# [Problem to solve]
What is needed is an exact transcription of every entry below, with the pictures left out.
________
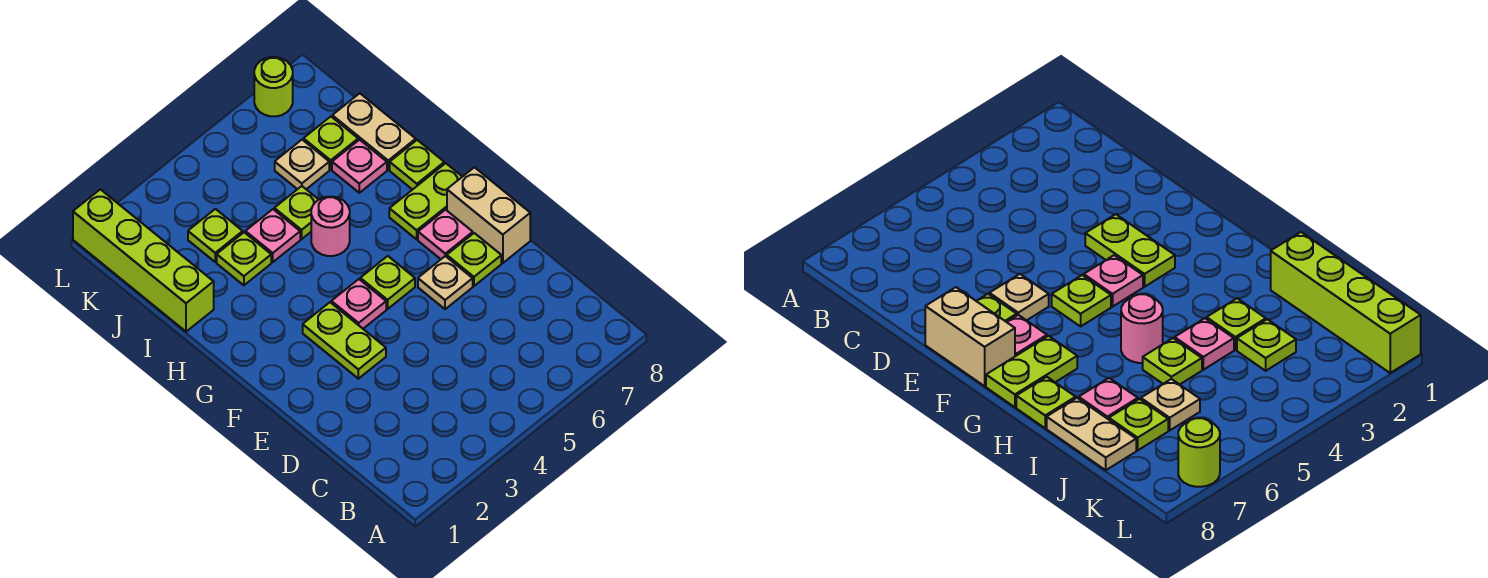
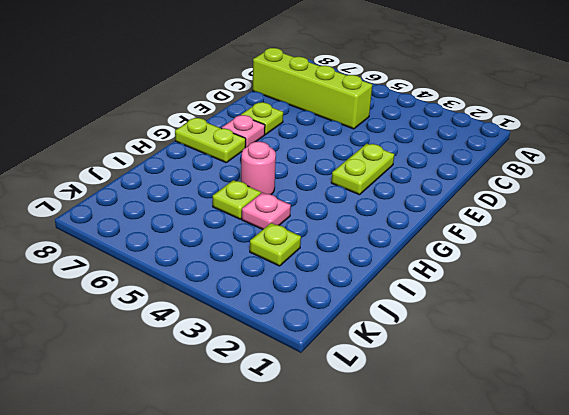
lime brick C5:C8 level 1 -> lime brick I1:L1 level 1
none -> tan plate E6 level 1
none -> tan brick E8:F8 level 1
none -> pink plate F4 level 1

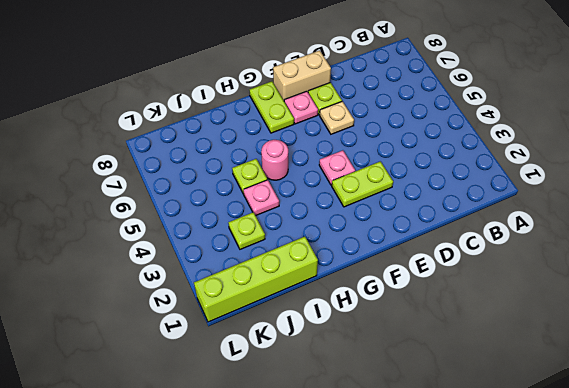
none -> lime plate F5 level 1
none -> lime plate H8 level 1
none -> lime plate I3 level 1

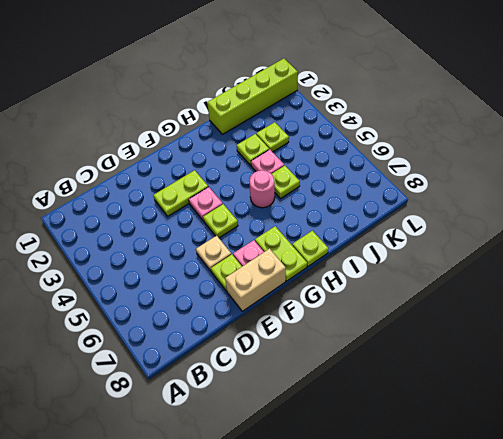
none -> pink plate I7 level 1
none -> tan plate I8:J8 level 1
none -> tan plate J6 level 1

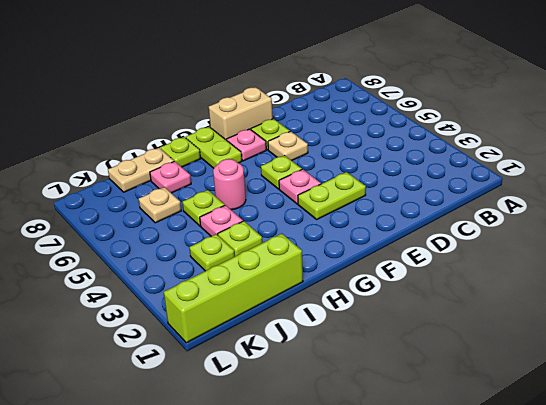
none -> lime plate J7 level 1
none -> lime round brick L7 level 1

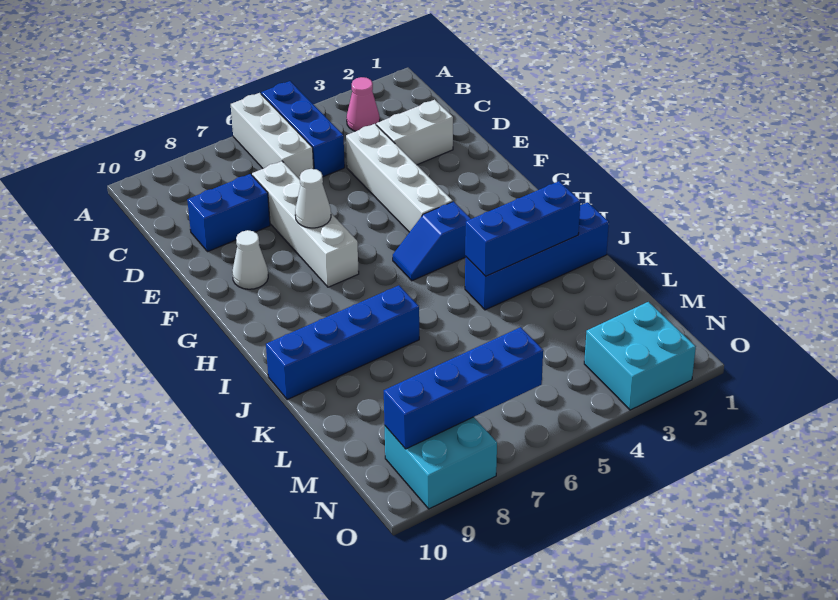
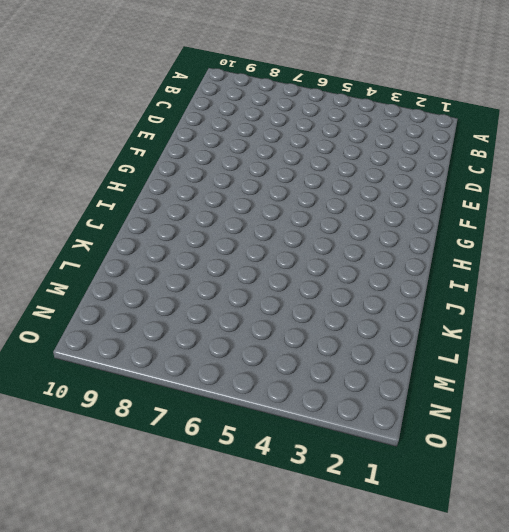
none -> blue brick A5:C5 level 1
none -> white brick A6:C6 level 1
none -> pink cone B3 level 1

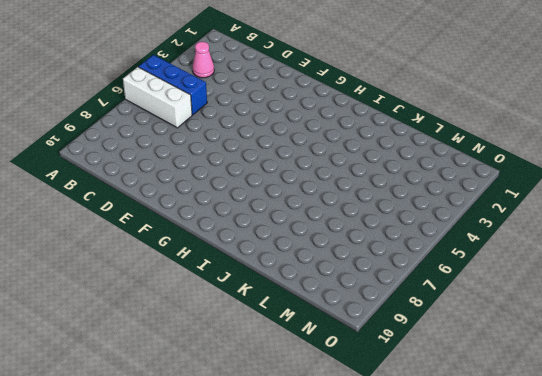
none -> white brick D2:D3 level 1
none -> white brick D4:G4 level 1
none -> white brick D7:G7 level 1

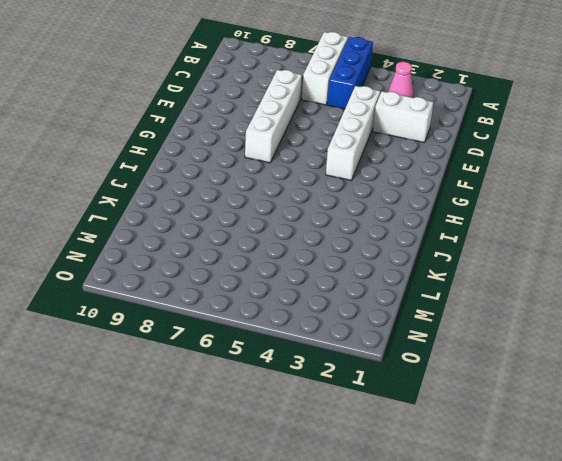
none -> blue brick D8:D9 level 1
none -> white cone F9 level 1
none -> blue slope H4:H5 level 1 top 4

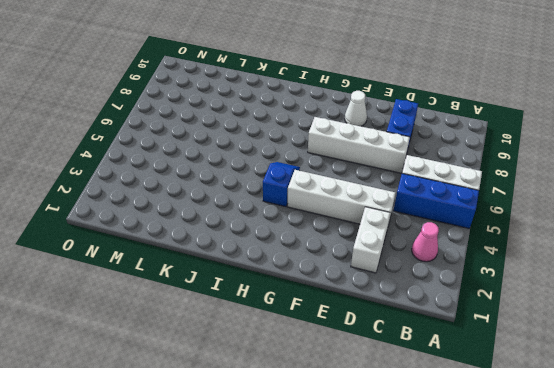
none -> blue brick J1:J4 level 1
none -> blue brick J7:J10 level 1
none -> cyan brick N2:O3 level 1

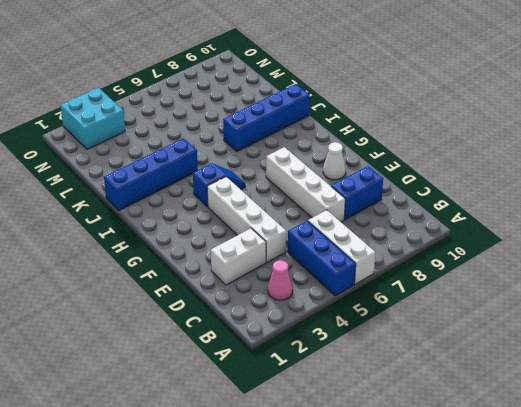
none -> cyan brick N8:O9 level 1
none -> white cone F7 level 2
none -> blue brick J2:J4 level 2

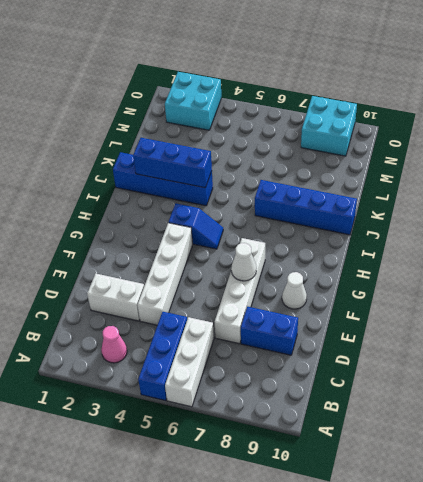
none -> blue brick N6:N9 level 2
________
# [Response area]
lime brick C5:C8 level 1 -> lime brick I1:L1 level 1
none -> tan plate E6 level 1
none -> tan brick E8:F8 level 1
none -> pink plate F4 level 1

none -> lime plate F5 level 1
none -> lime plate H8 level 1
none -> lime plate I3 level 1

none -> pink plate I7 level 1
none -> tan plate I8:J8 level 1
none -> tan plate J6 level 1

none -> lime plate J7 level 1
none -> lime round brick L7 level 1

none -> blue brick A5:C5 level 1
none -> white brick A6:C6 level 1
none -> pink cone B3 level 1

none -> white brick D2:D3 level 1
none -> white brick D4:G4 level 1
none -> white brick D7:G7 level 1

none -> blue brick D8:D9 level 1
none -> white cone F9 level 1
none -> blue slope H4:H5 level 1 top 4

none -> blue brick J1:J4 level 1
none -> blue brick J7:J10 level 1
none -> cyan brick N2:O3 level 1

none -> cyan brick N8:O9 level 1
none -> white cone F7 level 2
none -> blue brick J2:J4 level 2

none -> blue brick N6:N9 level 2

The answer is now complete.